What you are asked to do: Return the lines below in which the string "rose" occurs.

BEGIN Provided material

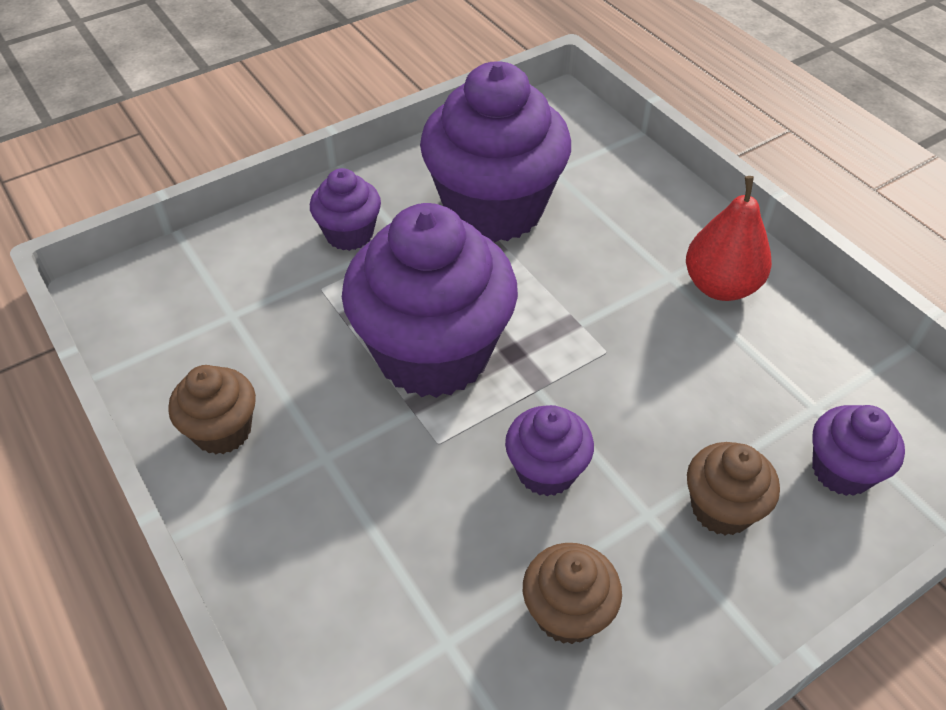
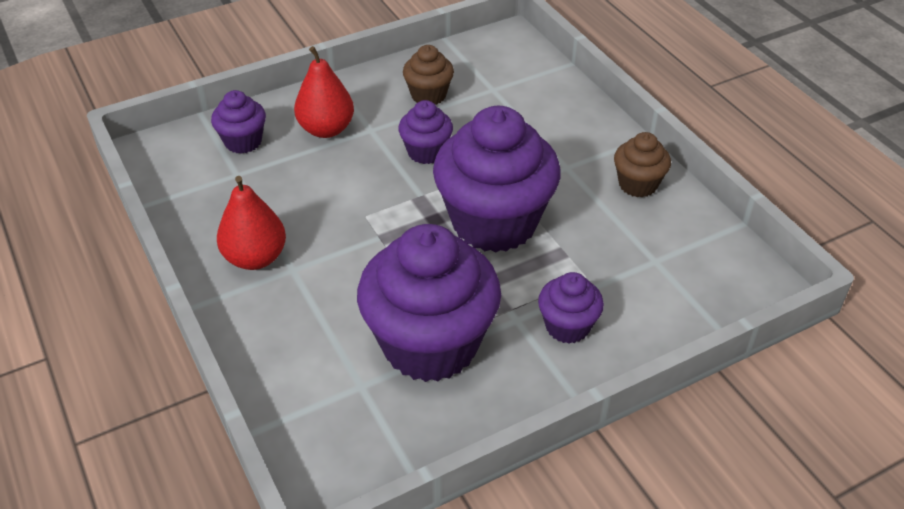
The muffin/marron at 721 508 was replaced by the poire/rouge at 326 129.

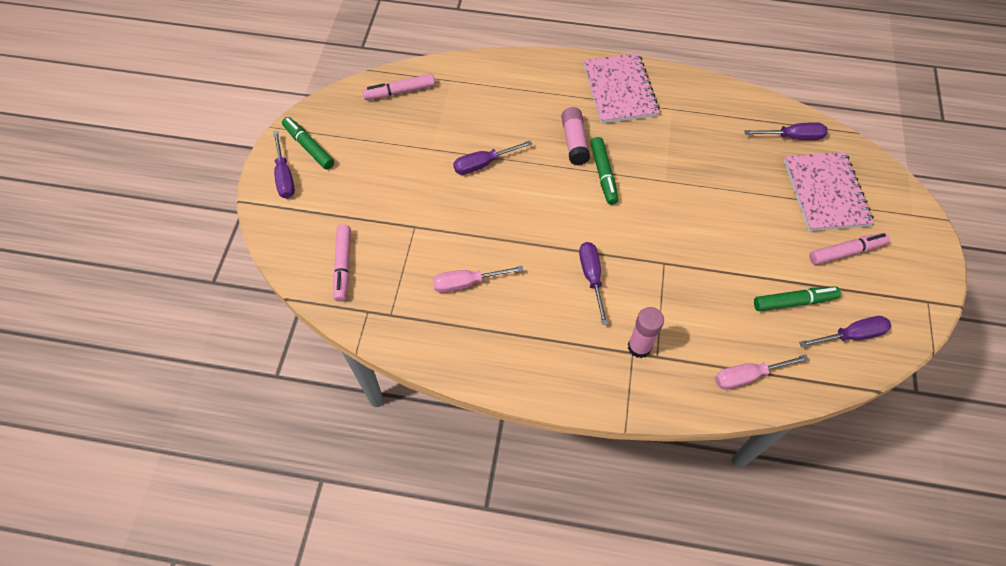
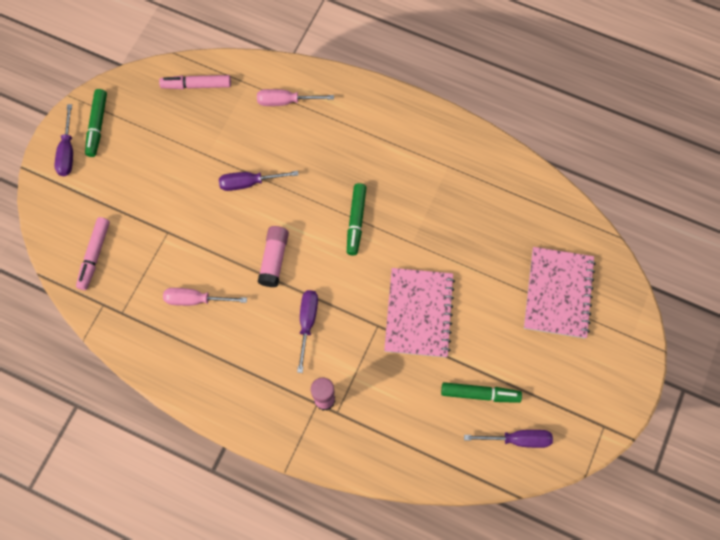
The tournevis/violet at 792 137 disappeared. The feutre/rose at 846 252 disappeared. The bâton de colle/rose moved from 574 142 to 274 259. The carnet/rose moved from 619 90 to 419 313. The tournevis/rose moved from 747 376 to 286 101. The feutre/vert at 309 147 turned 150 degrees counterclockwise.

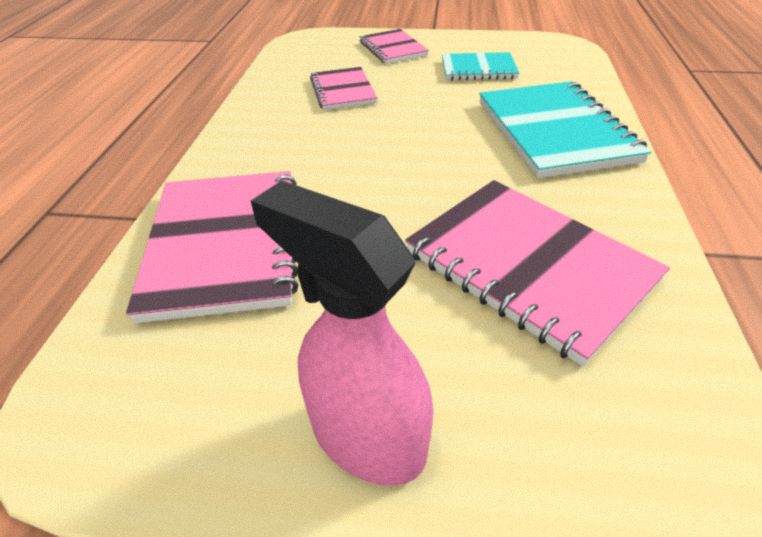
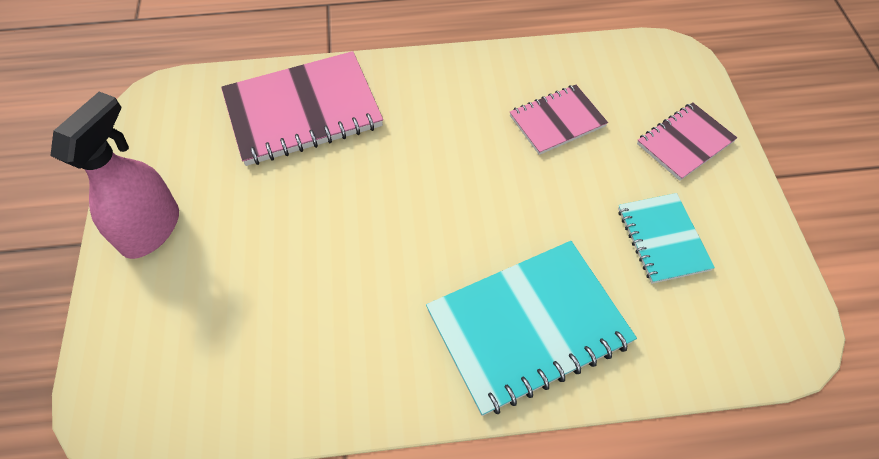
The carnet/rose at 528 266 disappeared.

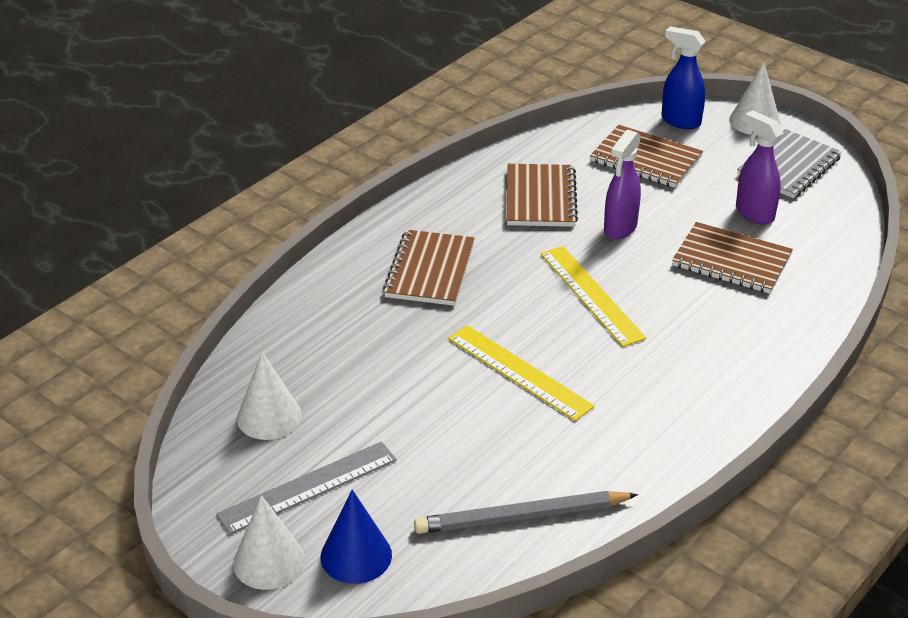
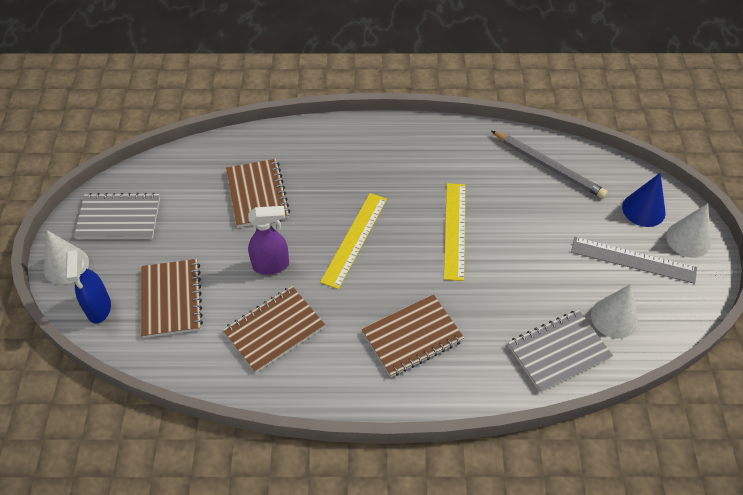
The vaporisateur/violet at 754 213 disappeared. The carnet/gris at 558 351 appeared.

END Provided material

Completed exercise:
The tournevis/violet at 792 137 disappeared. The feutre/rose at 846 252 disappeared. The bâton de colle/rose moved from 574 142 to 274 259. The carnet/rose moved from 619 90 to 419 313. The tournevis/rose moved from 747 376 to 286 101. The feutre/vert at 309 147 turned 150 degrees counterclockwise.
The carnet/rose at 528 266 disappeared.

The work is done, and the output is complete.